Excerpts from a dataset
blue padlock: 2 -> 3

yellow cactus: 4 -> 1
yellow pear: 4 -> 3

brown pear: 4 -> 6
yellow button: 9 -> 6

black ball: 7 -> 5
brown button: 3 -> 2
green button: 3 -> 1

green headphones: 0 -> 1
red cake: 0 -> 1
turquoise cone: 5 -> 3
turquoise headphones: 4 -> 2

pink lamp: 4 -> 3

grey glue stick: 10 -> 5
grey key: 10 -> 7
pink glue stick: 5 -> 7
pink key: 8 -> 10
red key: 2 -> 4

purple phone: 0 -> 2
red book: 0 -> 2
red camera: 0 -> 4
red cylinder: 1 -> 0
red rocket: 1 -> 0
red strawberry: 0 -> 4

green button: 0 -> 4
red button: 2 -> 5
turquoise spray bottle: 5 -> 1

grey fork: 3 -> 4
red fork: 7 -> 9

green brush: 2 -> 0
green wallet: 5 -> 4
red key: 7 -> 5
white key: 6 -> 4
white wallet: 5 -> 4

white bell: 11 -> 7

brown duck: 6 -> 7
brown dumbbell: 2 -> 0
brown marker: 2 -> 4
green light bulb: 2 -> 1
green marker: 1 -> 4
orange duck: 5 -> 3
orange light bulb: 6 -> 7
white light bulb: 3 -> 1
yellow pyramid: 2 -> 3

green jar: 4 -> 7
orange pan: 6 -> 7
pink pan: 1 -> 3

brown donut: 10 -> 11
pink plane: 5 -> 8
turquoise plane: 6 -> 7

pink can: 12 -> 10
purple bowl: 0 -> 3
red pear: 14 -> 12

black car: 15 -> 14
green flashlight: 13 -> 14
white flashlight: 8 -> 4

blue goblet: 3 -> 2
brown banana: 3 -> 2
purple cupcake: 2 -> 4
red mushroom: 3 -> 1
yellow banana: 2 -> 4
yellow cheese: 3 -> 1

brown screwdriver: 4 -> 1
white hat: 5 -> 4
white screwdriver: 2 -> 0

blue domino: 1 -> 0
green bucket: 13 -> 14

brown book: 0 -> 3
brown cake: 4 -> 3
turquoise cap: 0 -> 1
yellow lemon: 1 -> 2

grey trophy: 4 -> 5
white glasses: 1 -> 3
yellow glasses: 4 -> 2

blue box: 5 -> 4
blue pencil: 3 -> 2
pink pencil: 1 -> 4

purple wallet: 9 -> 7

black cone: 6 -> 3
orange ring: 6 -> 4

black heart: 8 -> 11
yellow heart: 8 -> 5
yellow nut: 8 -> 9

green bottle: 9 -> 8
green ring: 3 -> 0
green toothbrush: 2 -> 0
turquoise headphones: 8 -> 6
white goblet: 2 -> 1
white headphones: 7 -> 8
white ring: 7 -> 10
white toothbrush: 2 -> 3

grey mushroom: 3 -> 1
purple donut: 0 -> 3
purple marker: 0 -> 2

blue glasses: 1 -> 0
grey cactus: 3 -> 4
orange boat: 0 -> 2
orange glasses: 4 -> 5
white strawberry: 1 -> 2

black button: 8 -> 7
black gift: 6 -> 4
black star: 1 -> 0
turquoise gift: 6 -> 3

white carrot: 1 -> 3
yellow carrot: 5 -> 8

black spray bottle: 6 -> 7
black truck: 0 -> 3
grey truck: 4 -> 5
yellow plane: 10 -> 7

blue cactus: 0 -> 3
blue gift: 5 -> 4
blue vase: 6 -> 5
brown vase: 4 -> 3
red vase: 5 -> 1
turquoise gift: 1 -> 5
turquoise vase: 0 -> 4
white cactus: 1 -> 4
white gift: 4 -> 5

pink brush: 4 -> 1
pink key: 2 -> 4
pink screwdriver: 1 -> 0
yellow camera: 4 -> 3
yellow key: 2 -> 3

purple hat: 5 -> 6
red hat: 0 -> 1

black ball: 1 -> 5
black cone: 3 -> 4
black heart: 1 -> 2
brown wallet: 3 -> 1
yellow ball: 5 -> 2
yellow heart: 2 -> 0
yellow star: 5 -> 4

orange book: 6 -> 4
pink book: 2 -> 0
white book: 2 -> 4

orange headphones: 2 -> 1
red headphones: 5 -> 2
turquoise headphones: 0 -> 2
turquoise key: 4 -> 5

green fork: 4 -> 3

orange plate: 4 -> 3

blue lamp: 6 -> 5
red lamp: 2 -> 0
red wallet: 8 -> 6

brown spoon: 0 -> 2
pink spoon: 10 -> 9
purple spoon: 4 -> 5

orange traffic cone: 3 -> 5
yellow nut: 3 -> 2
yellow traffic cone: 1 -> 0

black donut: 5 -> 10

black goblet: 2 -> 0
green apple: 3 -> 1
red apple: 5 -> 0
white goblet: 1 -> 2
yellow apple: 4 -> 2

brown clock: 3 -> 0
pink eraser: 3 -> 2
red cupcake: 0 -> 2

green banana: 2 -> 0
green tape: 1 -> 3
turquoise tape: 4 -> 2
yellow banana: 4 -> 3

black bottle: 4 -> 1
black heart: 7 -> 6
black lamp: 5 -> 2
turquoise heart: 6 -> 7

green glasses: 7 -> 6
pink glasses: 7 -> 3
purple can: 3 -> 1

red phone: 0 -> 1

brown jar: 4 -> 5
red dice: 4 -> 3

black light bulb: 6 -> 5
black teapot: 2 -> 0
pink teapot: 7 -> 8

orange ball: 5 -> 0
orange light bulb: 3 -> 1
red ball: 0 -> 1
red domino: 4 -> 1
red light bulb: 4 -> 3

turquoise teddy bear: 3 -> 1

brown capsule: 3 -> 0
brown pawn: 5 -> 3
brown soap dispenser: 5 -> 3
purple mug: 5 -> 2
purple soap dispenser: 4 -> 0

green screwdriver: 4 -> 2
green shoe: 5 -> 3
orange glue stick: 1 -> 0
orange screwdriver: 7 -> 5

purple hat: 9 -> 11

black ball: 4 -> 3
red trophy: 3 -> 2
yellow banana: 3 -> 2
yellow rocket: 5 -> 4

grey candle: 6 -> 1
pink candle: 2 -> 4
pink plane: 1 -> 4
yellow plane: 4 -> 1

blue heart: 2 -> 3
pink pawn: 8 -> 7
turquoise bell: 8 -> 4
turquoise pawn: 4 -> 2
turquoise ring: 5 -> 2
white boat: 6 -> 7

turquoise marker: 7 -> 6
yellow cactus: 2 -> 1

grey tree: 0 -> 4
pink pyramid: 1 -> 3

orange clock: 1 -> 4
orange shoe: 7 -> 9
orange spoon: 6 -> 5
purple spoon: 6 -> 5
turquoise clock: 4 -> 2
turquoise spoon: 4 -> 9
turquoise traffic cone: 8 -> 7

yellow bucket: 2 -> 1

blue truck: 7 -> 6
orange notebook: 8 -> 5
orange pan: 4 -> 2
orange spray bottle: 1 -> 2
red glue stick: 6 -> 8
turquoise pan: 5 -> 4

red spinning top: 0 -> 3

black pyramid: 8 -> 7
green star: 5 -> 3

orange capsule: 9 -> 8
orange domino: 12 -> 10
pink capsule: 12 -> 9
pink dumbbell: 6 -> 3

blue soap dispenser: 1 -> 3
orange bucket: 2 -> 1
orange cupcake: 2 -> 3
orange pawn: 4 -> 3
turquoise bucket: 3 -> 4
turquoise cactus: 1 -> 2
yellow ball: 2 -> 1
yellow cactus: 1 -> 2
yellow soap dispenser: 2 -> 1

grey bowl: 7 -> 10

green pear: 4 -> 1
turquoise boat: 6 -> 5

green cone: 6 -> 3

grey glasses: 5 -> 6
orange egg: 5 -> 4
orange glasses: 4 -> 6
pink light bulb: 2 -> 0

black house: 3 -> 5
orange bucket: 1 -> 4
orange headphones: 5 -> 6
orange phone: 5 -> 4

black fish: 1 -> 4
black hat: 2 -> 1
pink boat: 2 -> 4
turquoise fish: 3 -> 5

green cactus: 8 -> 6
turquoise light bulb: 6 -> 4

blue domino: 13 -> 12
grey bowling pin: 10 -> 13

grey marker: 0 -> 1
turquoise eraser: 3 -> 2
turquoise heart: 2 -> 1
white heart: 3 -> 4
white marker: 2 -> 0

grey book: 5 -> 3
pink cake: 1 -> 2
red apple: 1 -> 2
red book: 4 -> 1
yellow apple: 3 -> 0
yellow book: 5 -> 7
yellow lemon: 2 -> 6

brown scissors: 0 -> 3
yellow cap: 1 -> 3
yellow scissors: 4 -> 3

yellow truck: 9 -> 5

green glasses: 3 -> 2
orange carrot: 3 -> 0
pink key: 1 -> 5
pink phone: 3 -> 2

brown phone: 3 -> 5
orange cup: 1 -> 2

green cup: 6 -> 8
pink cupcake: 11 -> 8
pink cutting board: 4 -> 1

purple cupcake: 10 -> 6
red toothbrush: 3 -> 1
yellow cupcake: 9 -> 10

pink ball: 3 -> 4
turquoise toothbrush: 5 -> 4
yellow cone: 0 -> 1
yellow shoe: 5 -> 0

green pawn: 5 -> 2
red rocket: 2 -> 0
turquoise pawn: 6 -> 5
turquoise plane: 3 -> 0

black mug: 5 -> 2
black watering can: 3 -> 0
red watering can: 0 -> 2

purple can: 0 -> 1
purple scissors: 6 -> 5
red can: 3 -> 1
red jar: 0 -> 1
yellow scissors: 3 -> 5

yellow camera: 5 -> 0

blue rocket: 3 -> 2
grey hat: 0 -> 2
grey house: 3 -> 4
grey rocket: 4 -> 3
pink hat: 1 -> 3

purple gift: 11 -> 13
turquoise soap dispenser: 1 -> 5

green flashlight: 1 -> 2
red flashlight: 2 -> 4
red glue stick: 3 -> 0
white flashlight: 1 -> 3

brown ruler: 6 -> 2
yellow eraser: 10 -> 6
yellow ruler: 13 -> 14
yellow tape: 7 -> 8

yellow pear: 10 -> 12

## EXERCISE DIRECTIONS
Of the entries above, repeat exactly the lines from the line with "pink cake: 1 -> 2" through the line with "orange carrot: 3 -> 0", both of them included.

## RESULT OF THE TASK
pink cake: 1 -> 2
red apple: 1 -> 2
red book: 4 -> 1
yellow apple: 3 -> 0
yellow book: 5 -> 7
yellow lemon: 2 -> 6

brown scissors: 0 -> 3
yellow cap: 1 -> 3
yellow scissors: 4 -> 3

yellow truck: 9 -> 5

green glasses: 3 -> 2
orange carrot: 3 -> 0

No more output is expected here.